─── Records to process ───
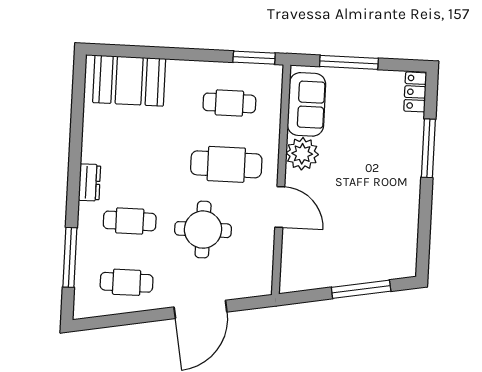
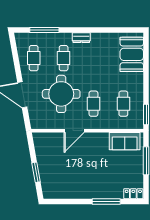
plant: (302, 154) -> (101, 140), removed
cafe table: (226, 164) -> (93, 104), width x0.73, depth x0.74
round table: (203, 230) -> (61, 94), width x1.36, depth x1.36
window: (361, 289) -> (36, 172), width x0.69

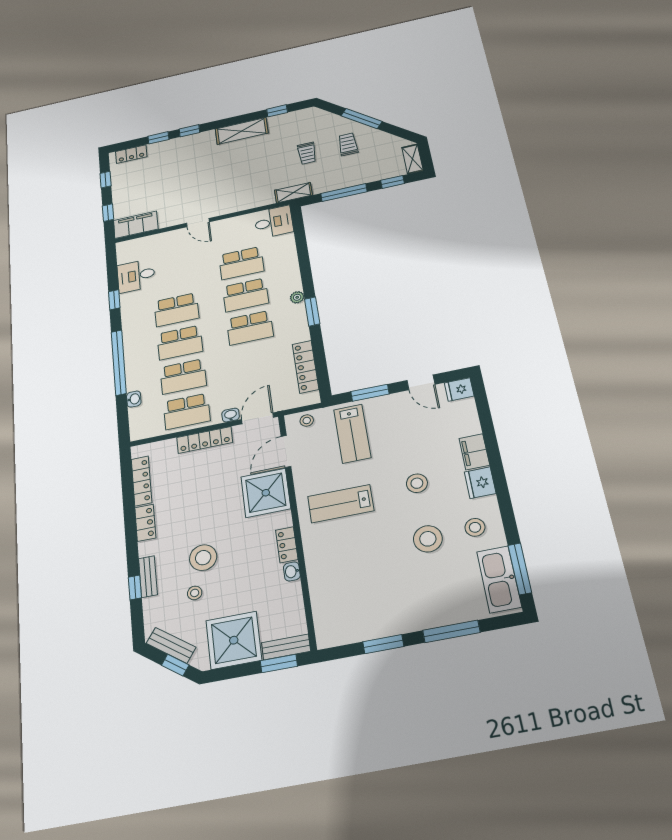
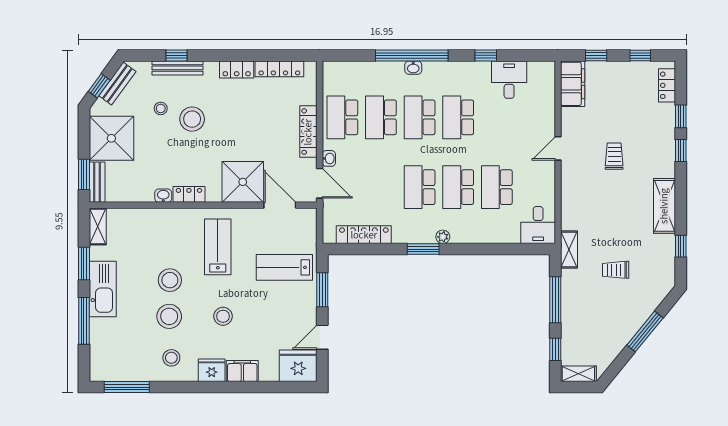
trolley: (348, 144) -> (614, 156), moved, turned -90
fridge: (459, 389) -> (298, 366), width x1.88, depth x1.34
washbasin: (134, 399) -> (413, 68), moved
stool: (307, 420) -> (170, 280), moved, width x1.89, depth x1.89
bench: (148, 577) -> (177, 68), width x1.36
kitchen sink: (499, 579) -> (103, 289), moved, turned 90
shelving: (337, 637) -> (98, 226), added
───
To-do item -
Every record above should come back exactly, but without its pictures.

Result of the exercise -
plant: (302, 154) -> (101, 140), removed
cafe table: (226, 164) -> (93, 104), width x0.73, depth x0.74
round table: (203, 230) -> (61, 94), width x1.36, depth x1.36
window: (361, 289) -> (36, 172), width x0.69

trolley: (348, 144) -> (614, 156), moved, turned -90
fridge: (459, 389) -> (298, 366), width x1.88, depth x1.34
washbasin: (134, 399) -> (413, 68), moved
stool: (307, 420) -> (170, 280), moved, width x1.89, depth x1.89
bench: (148, 577) -> (177, 68), width x1.36
kitchen sink: (499, 579) -> (103, 289), moved, turned 90
shelving: (337, 637) -> (98, 226), added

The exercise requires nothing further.